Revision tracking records
——————————
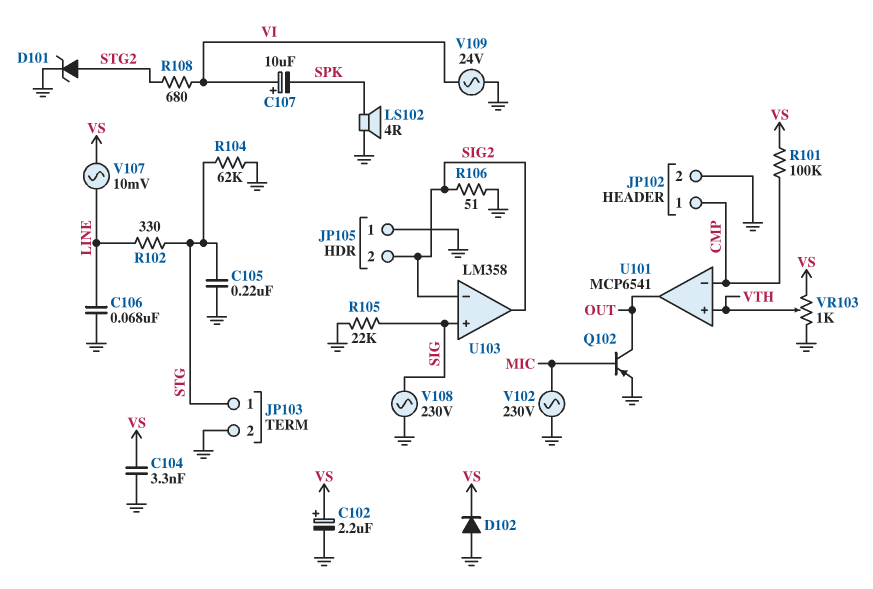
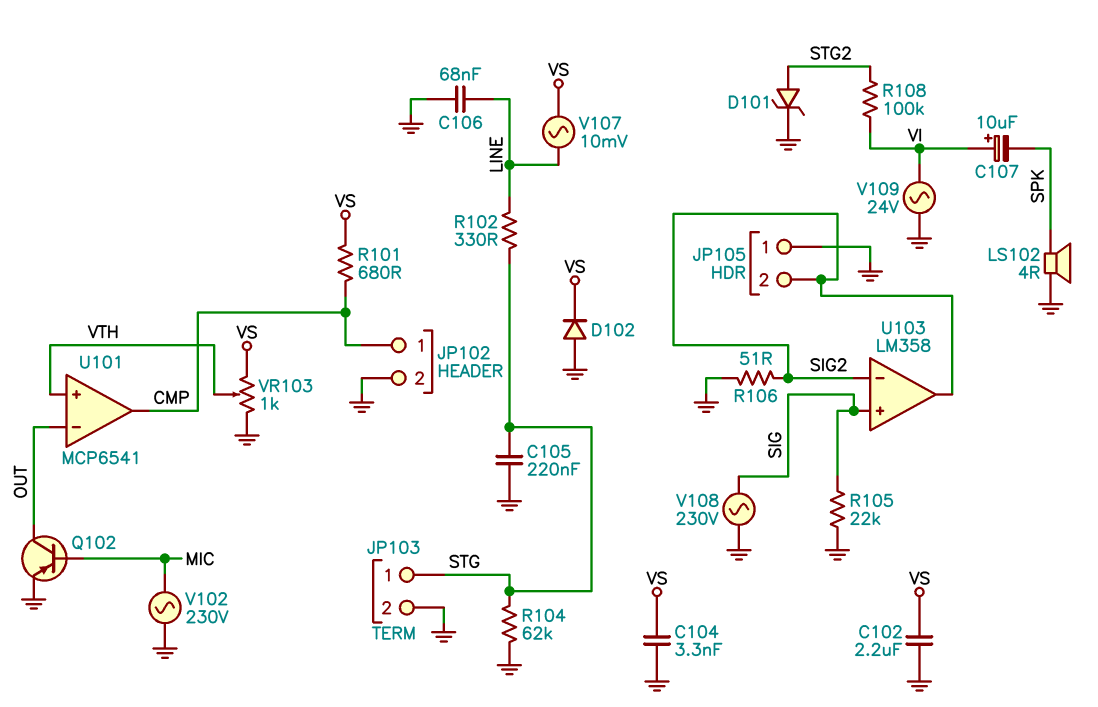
C102: 2.2uF (plus VS, minus GND) -> 2.2uF (GND, VS)
R101: 100k (CMP, VS) -> 680 (CMP, VS)
R108: 680 (STG2, VI) -> 100k (STG2, VI)
U101 pin in-: CMP -> OUT
U101 pin out: OUT -> CMP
——————————
■ What to do ■
Pictures stay out; the entries above are to be output exactly as given.

■ Response below ■
C102: 2.2uF (plus VS, minus GND) -> 2.2uF (GND, VS)
R101: 100k (CMP, VS) -> 680 (CMP, VS)
R108: 680 (STG2, VI) -> 100k (STG2, VI)
U101 pin in-: CMP -> OUT
U101 pin out: OUT -> CMP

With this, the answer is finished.